(DATA SUPPLIED Opens)

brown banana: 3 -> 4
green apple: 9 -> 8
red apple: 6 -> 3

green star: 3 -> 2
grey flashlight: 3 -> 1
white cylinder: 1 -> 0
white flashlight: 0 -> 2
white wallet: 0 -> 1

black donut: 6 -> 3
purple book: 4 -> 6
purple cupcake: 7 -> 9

(DATA SUPPLIED Closes)
(DATA SUPPLIED Opens)

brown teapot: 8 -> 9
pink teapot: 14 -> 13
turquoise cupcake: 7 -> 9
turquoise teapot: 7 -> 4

(DATA SUPPLIED Closes)

**HOW TO COMPLETE THIS TASK**: Please work out how many lines of the listing contain the string "cupcake", and answer with the number only.

**YOUR SOLUTION**: 2